● ACTIVITY:
Report every line below that has the string "wallet" in it.

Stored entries
══════════════════════════════

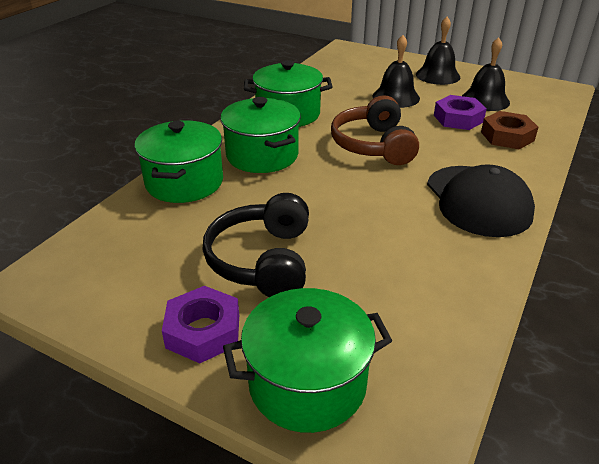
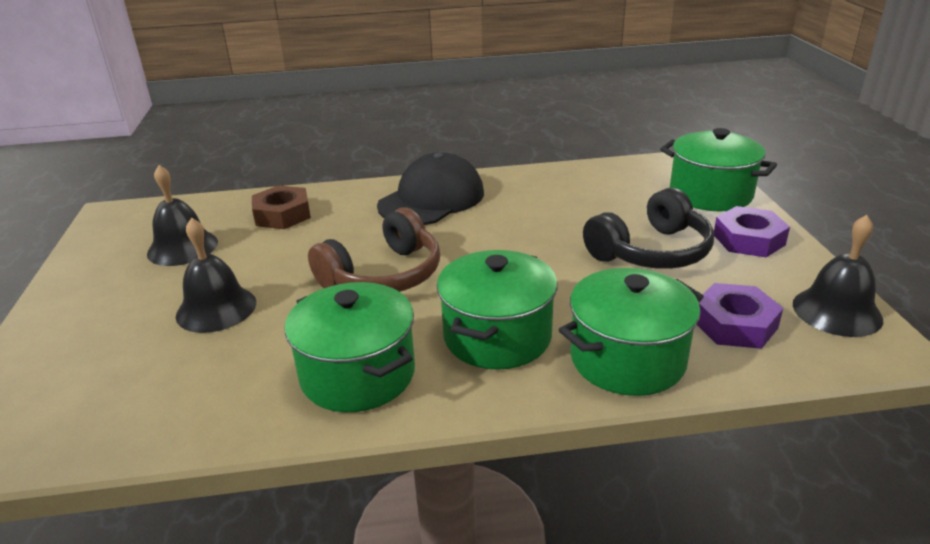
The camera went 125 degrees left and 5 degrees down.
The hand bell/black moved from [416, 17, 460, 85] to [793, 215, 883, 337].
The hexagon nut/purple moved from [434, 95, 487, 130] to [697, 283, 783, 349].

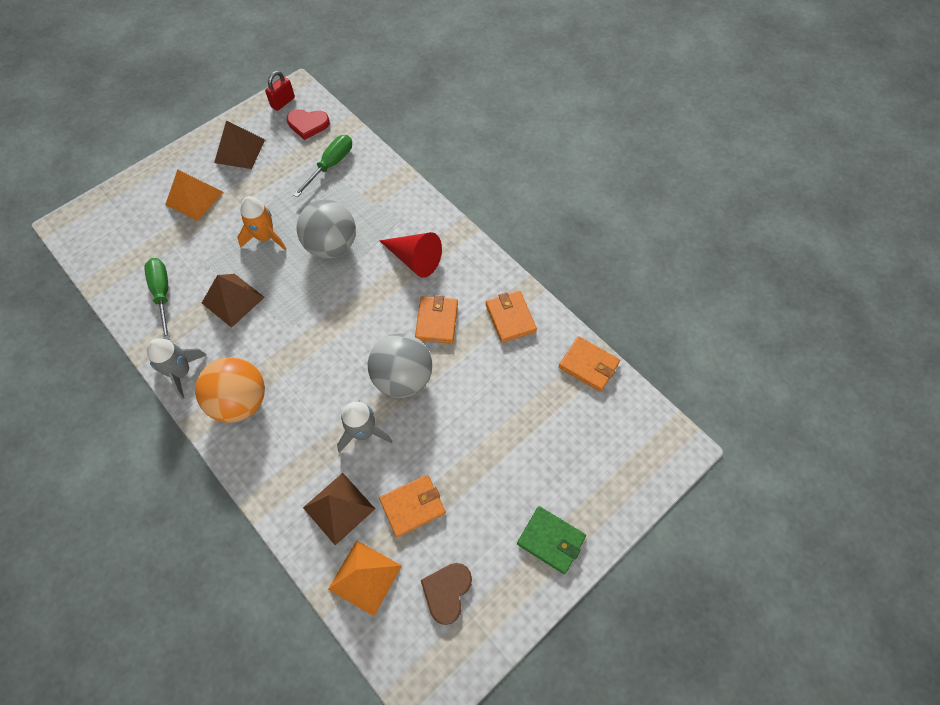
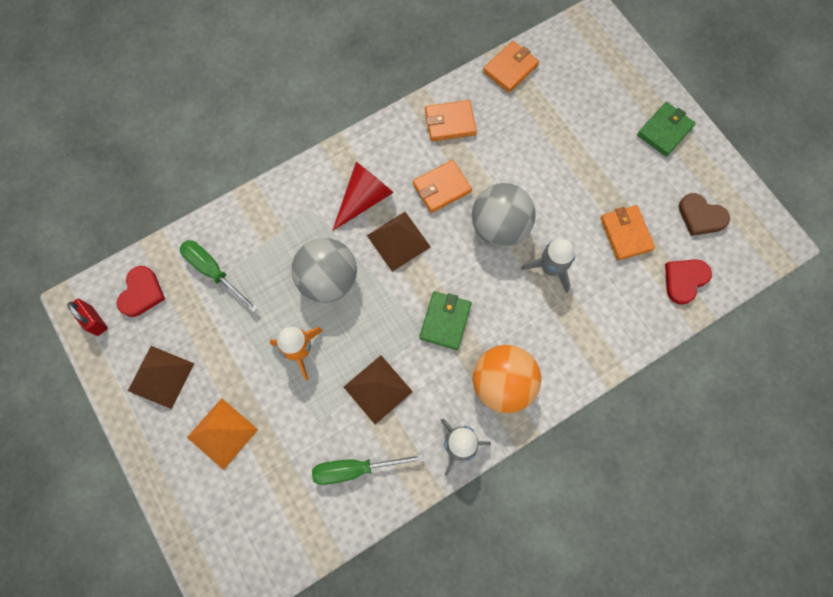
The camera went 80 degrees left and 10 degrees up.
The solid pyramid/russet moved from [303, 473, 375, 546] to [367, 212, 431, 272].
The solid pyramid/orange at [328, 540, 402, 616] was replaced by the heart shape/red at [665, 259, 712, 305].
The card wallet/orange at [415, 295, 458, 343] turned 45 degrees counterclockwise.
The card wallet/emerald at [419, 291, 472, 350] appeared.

══════════════════════════════

● RESPONSE FOR THIS EXERCISE:
The card wallet/orange at [415, 295, 458, 343] turned 45 degrees counterclockwise.
The card wallet/emerald at [419, 291, 472, 350] appeared.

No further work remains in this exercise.